What you will do: From the entries below, copy out every line with "Parser" in it.

═════ Extracted entries

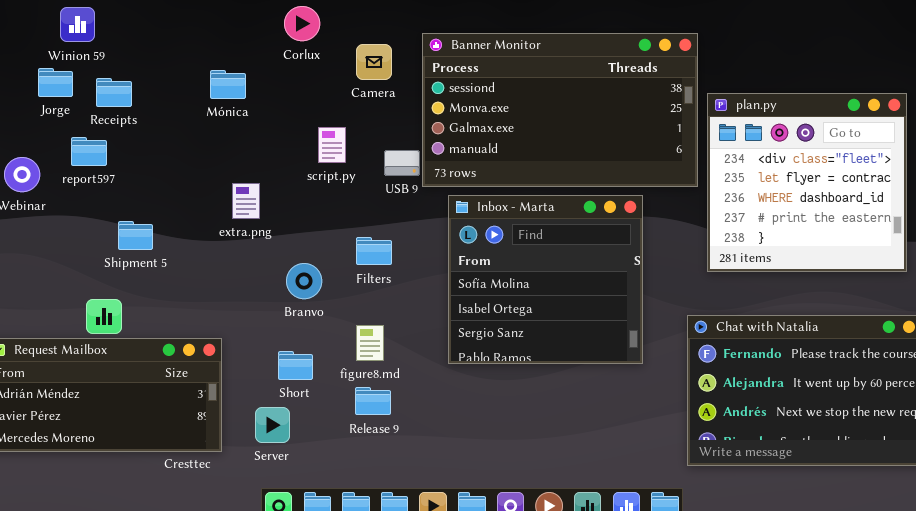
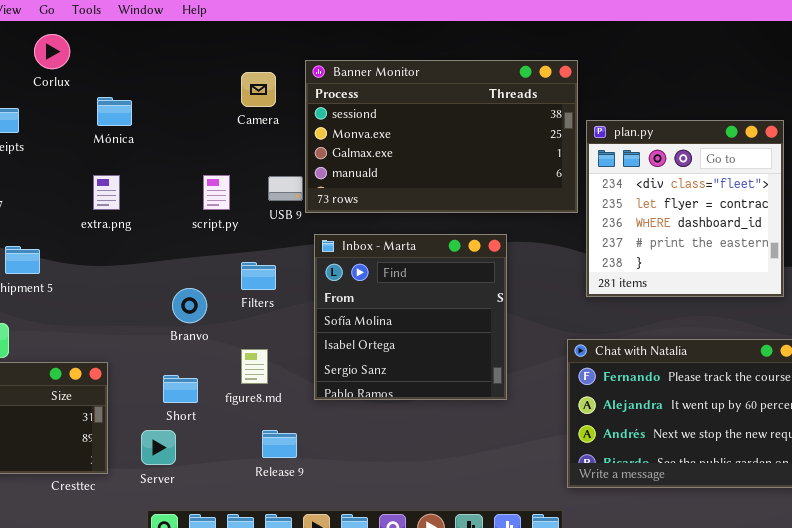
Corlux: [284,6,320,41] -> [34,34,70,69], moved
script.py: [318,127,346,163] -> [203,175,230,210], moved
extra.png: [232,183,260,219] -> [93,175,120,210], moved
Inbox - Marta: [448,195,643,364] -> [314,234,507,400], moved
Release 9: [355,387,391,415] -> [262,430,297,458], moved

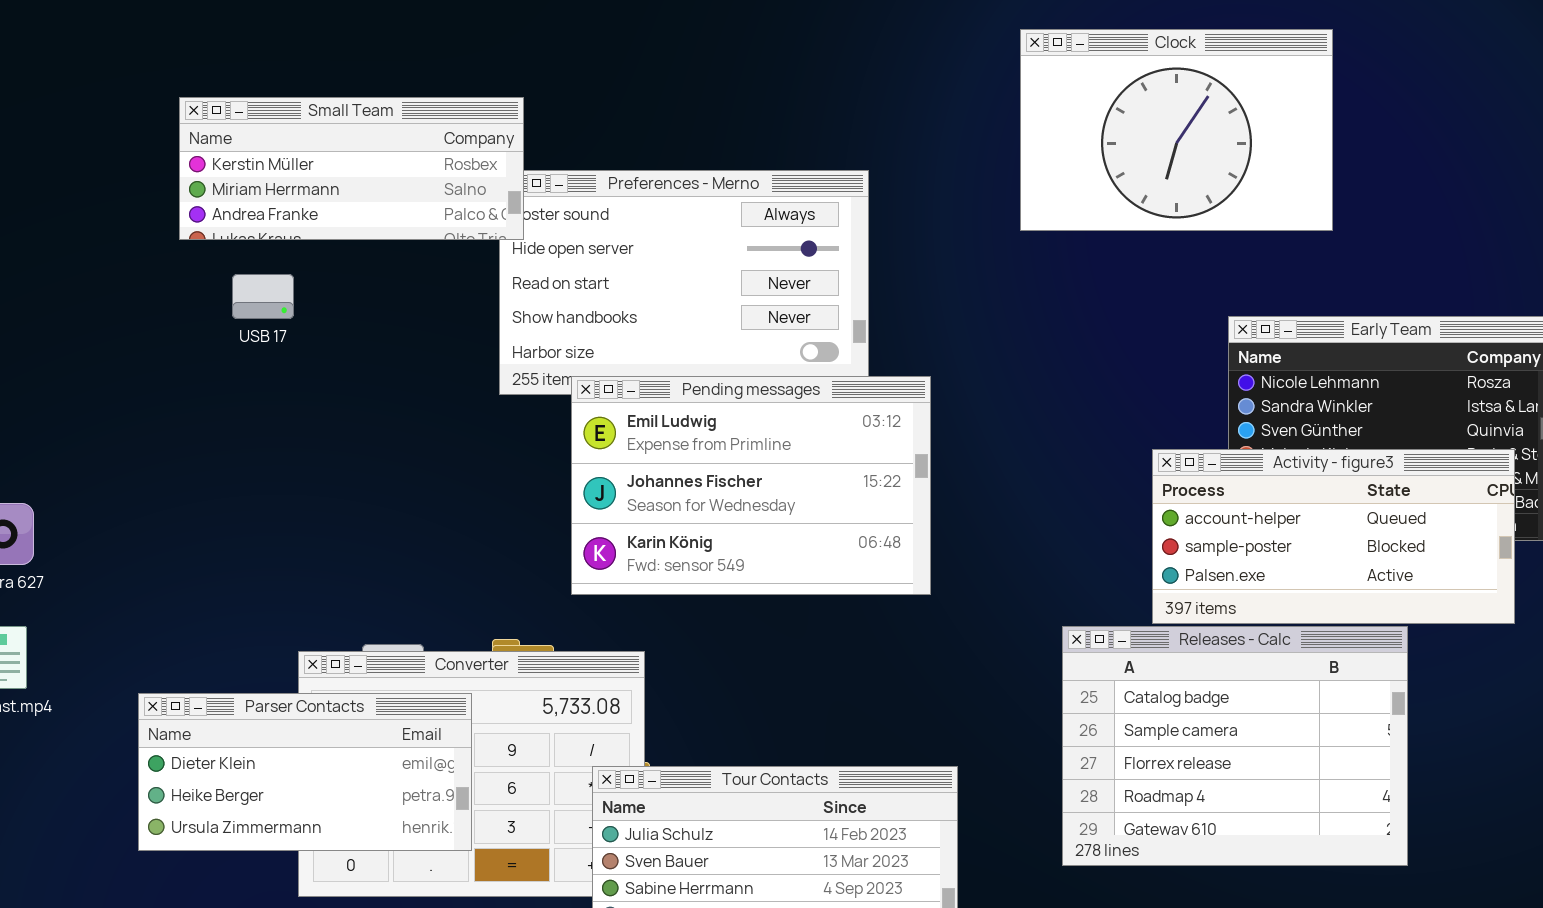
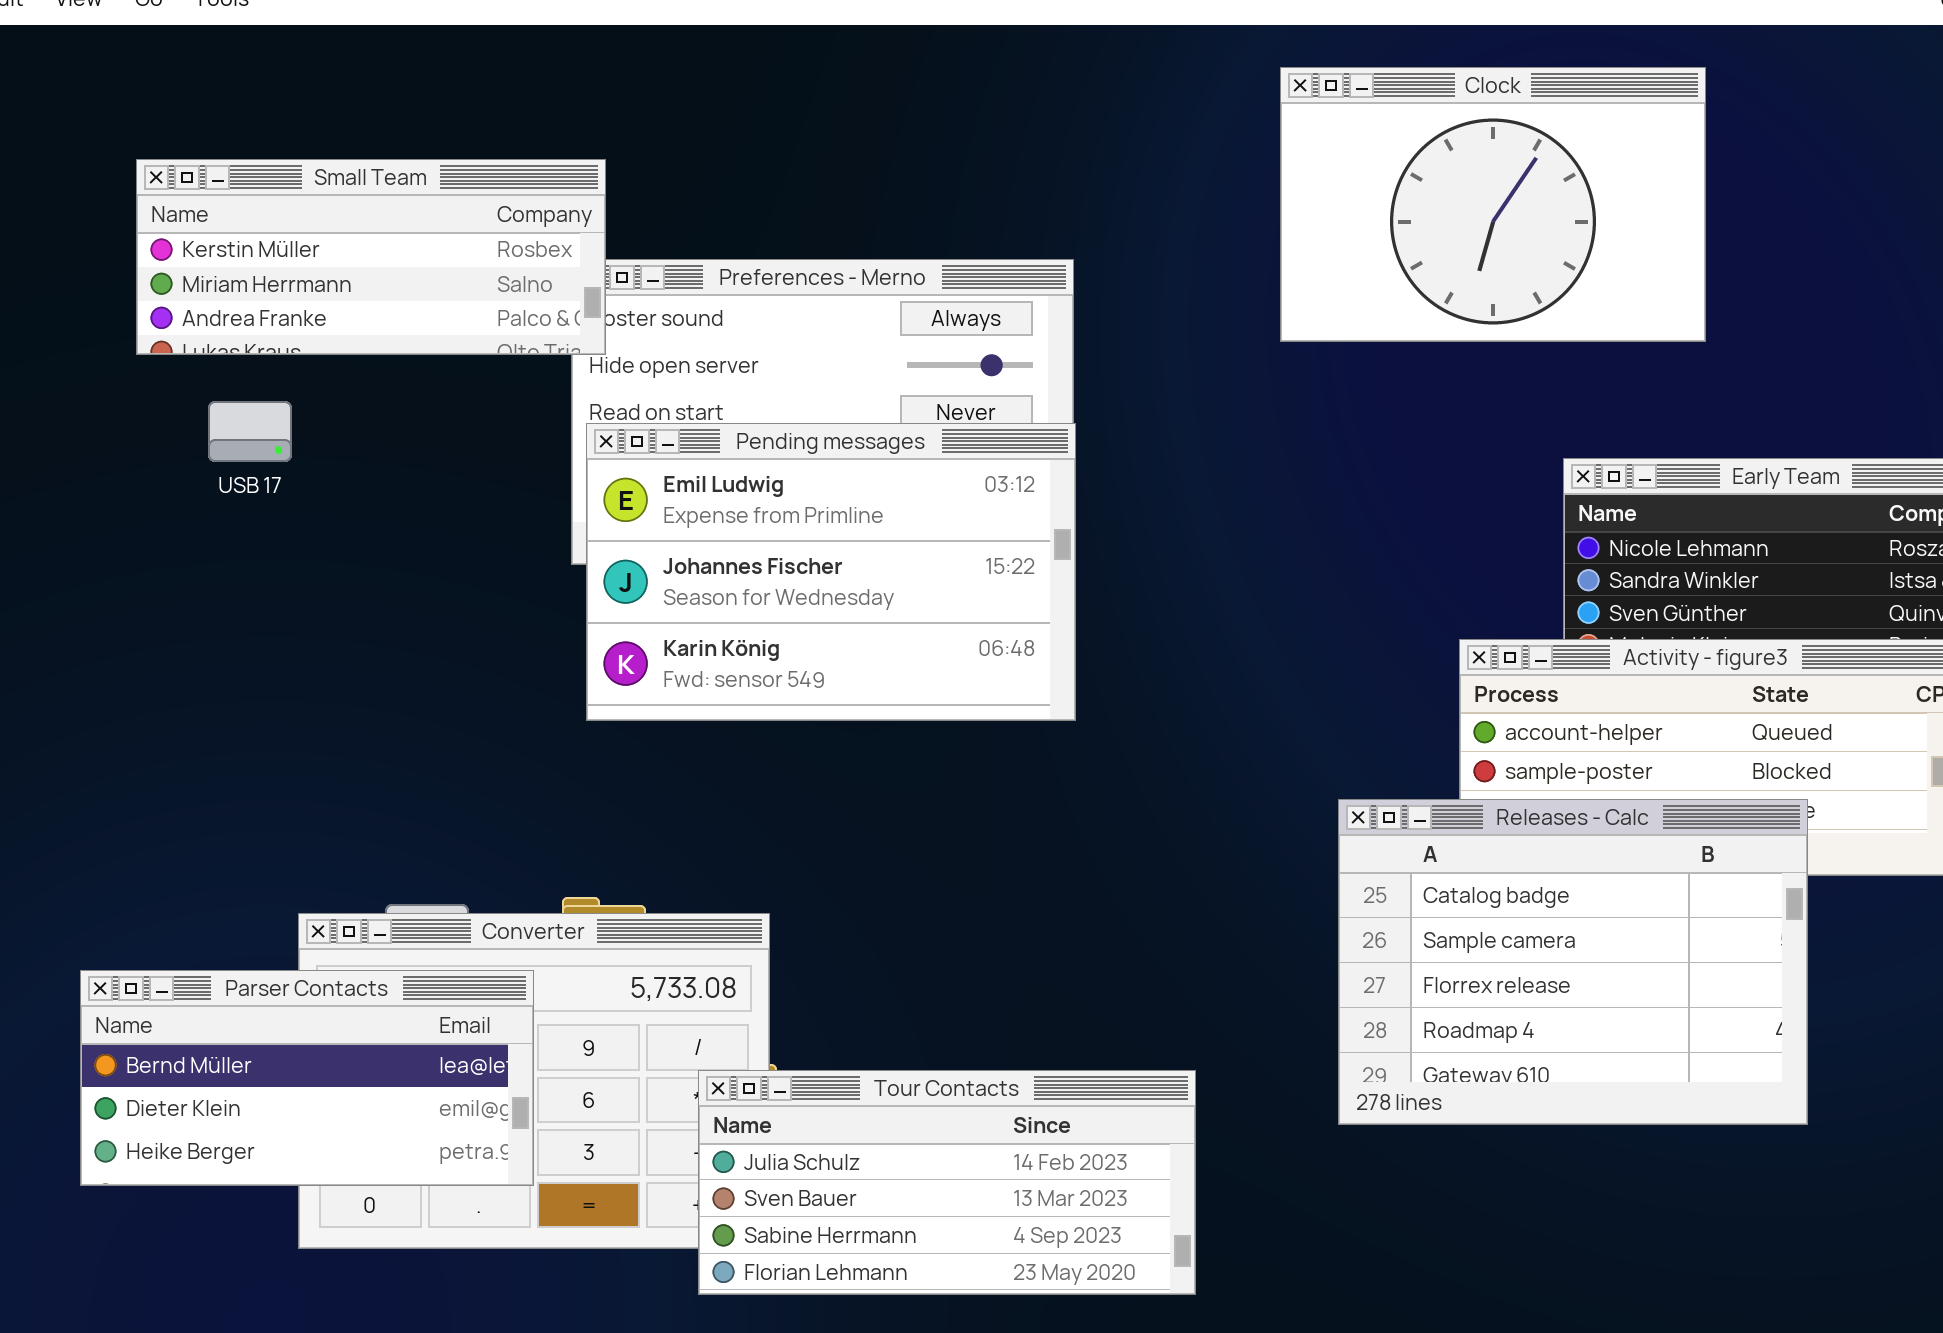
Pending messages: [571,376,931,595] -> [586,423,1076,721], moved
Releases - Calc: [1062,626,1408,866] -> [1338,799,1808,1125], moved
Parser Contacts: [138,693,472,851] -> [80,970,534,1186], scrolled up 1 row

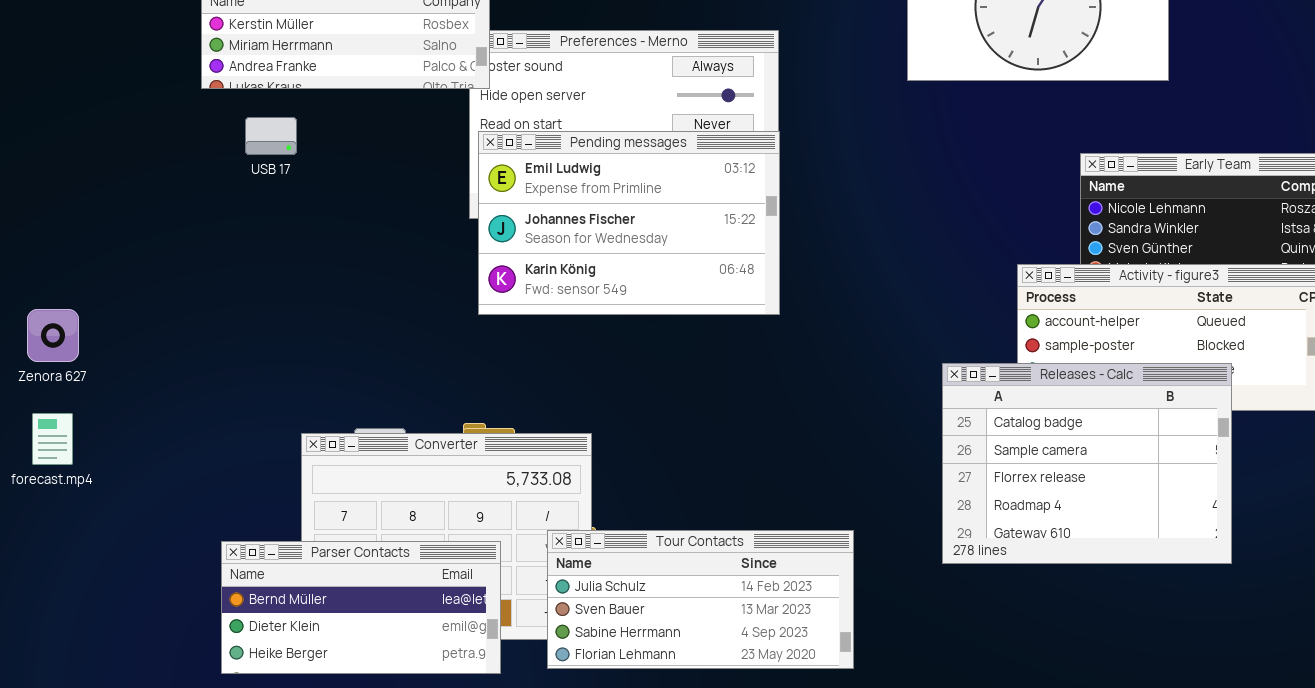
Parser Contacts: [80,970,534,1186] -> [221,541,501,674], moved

══════════

Response to this exercise:
Parser Contacts: [138,693,472,851] -> [80,970,534,1186], scrolled up 1 row
Parser Contacts: [80,970,534,1186] -> [221,541,501,674], moved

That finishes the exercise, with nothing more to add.